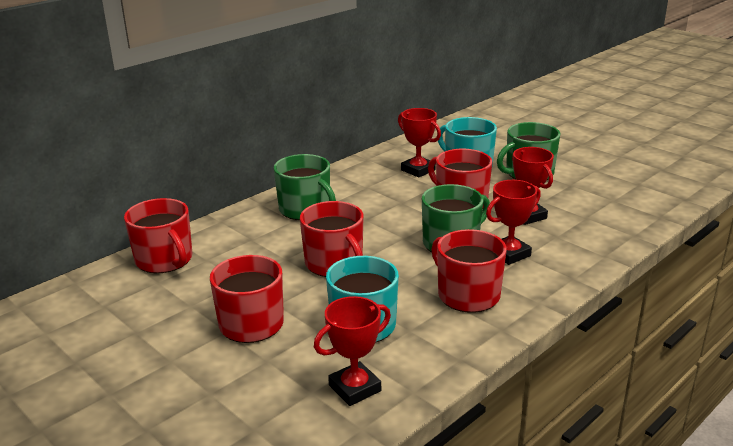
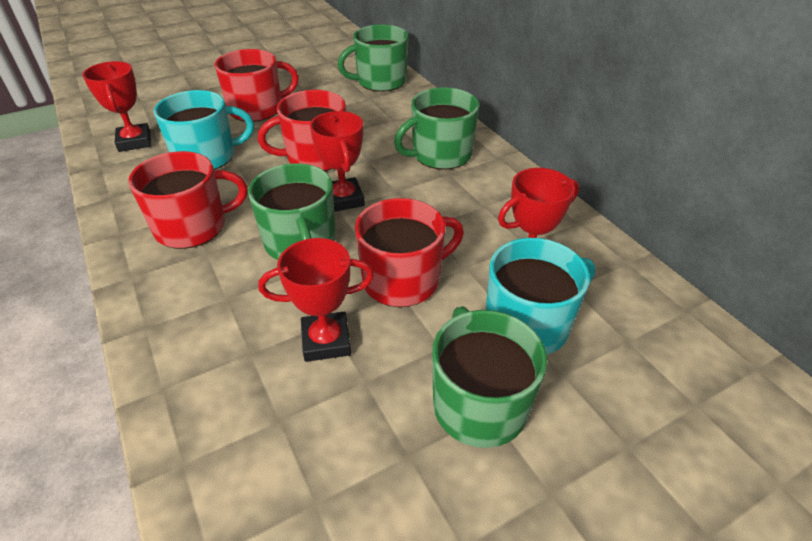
camera: 105 degrees right, 15 degrees up
(165, 260) = (380, 81): red mug -> green mug
(509, 254) = (242, 285): red trophy -> red trophy (343, 199)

TASK BRIEF —
Write out the listing above in full, word for word, with no pictures.

RESULT —
camera: 105 degrees right, 15 degrees up
(165, 260) = (380, 81): red mug -> green mug
(509, 254) = (242, 285): red trophy -> red trophy (343, 199)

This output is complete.